Provided material

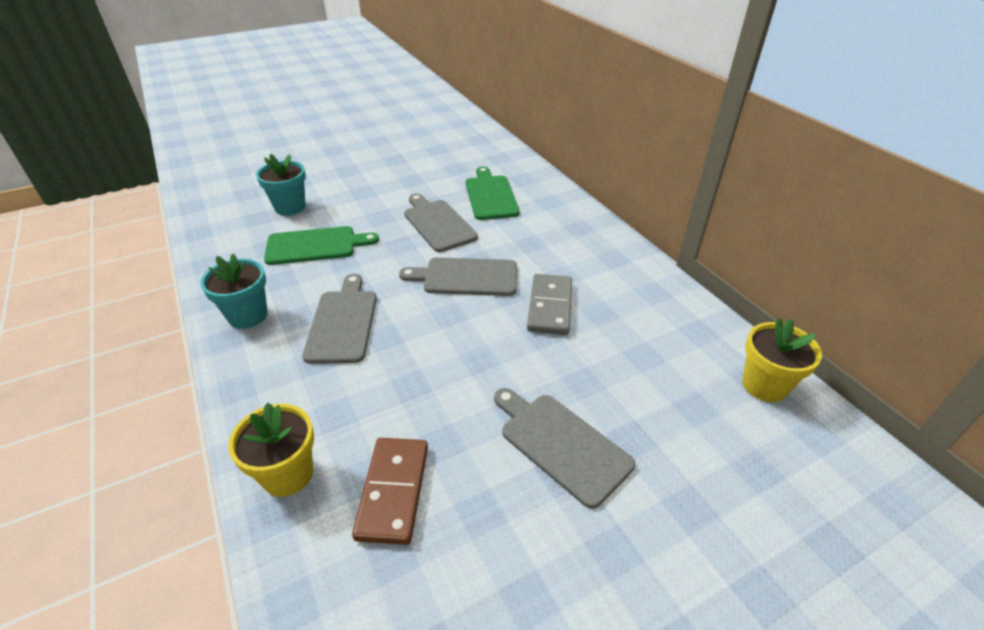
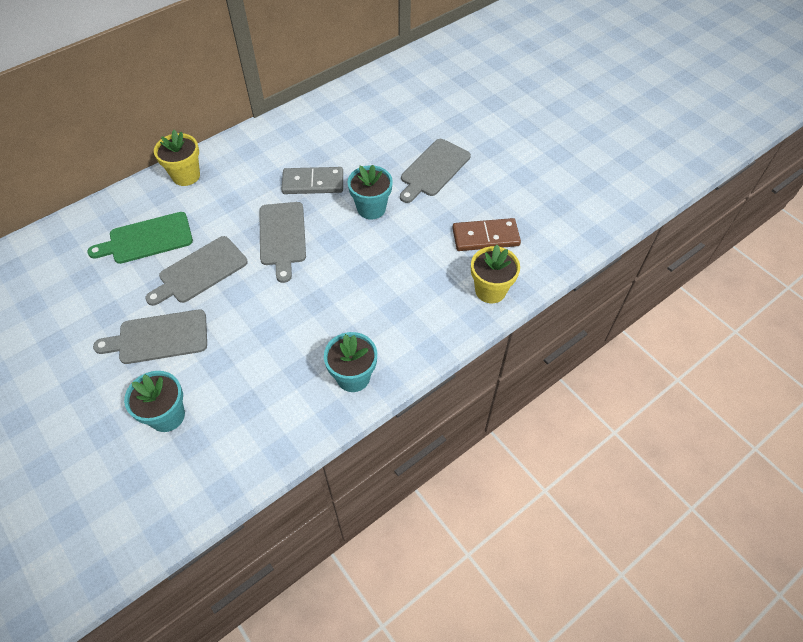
camera: 100 degrees left, 15 degrees up
(315, 246) = (243, 362): green cutting board -> none
(343, 322) = (350, 304): grey cutting board -> grey cutting board (159, 337)
(492, 357) = (371, 208): none -> turquoise flower pot
(764, 385) = (369, 88): yellow flower pot -> yellow flower pot (186, 175)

To do
Everything from the line that contains "(492, 357) = (371, 208): none" to the last line of the records, restated word for word, is the required output.

Response to the exercise
(492, 357) = (371, 208): none -> turquoise flower pot
(764, 385) = (369, 88): yellow flower pot -> yellow flower pot (186, 175)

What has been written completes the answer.